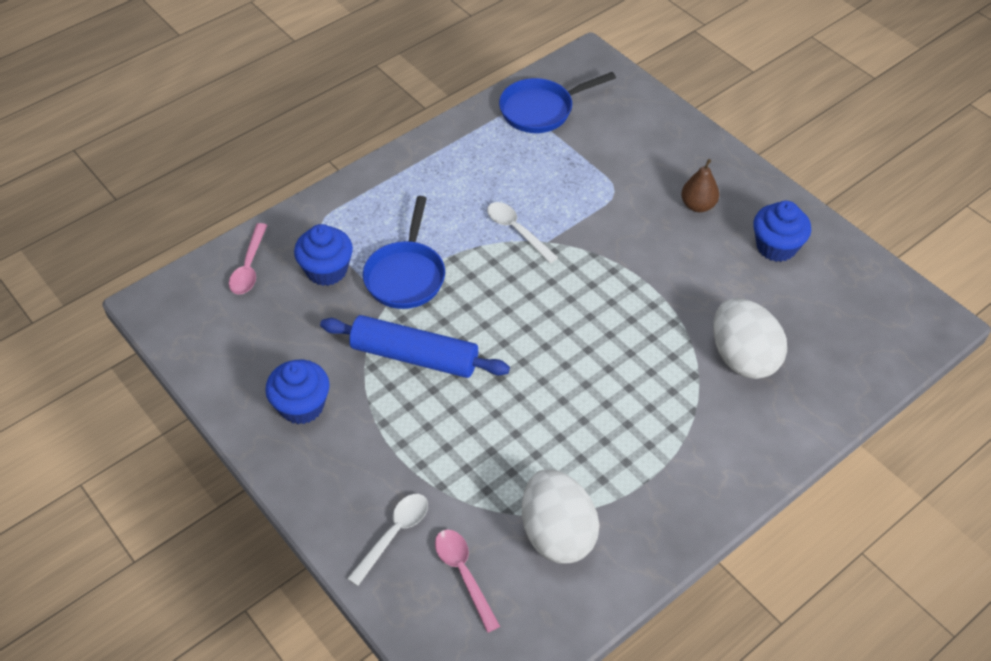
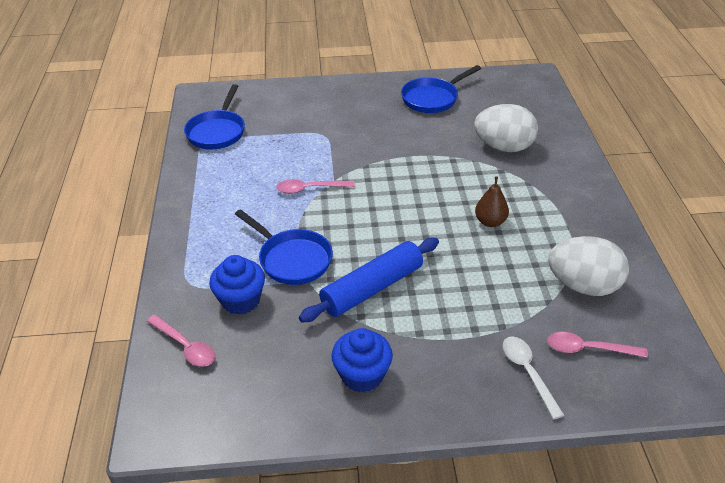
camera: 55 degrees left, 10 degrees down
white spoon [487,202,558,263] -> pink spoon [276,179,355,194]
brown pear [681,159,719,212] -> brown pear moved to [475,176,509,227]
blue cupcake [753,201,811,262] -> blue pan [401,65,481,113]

* * *

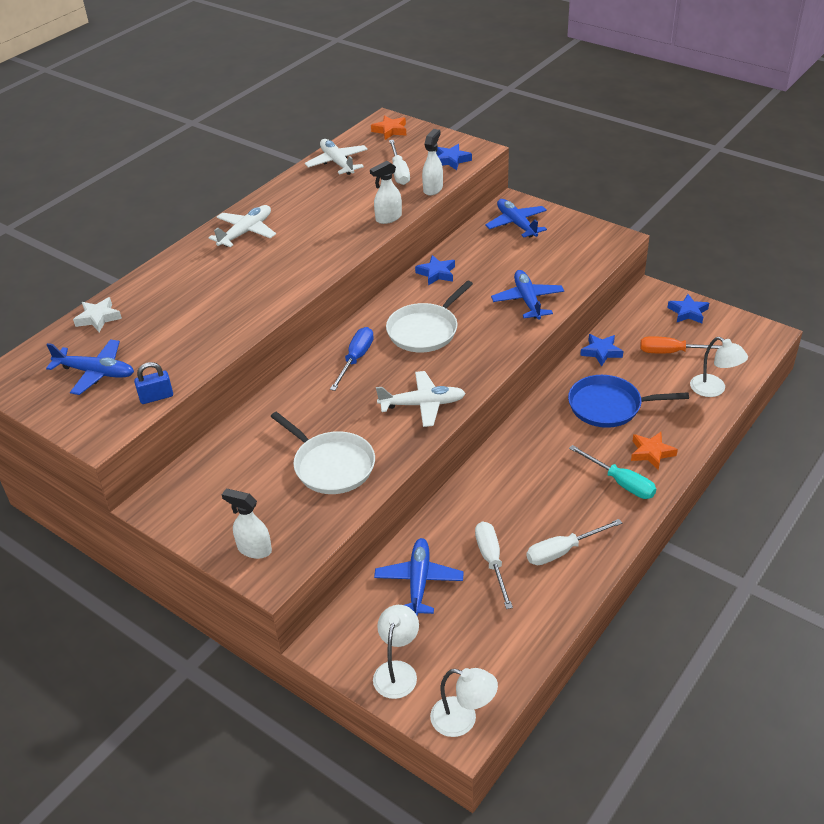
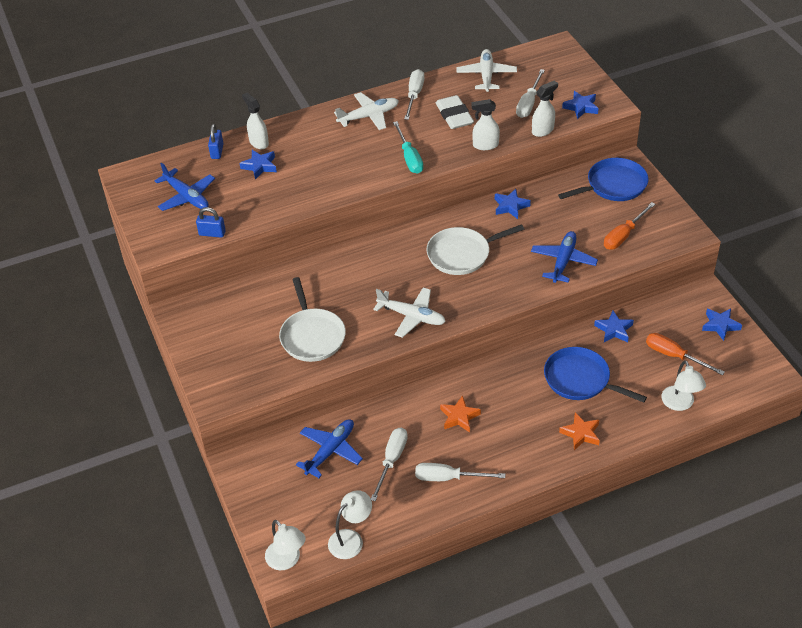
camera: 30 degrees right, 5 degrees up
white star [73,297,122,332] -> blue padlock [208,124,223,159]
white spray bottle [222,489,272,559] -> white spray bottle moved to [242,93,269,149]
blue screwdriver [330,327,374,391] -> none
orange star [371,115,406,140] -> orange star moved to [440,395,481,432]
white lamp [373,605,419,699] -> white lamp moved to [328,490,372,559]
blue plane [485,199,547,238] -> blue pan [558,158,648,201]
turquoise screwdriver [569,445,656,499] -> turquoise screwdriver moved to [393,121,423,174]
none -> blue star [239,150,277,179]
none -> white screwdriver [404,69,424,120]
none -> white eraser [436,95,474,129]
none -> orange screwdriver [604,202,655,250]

WORK TO BE COMPLETED =>
Scan the entries above for the line containing "camera: 55 degrees left, 10 degrees down", and copy it and all lines after it exactly, down to and including the line containing "blue cupcake [753,201,811,262]".

EXERCISE RESULT =>
camera: 55 degrees left, 10 degrees down
white spoon [487,202,558,263] -> pink spoon [276,179,355,194]
brown pear [681,159,719,212] -> brown pear moved to [475,176,509,227]
blue cupcake [753,201,811,262] -> blue pan [401,65,481,113]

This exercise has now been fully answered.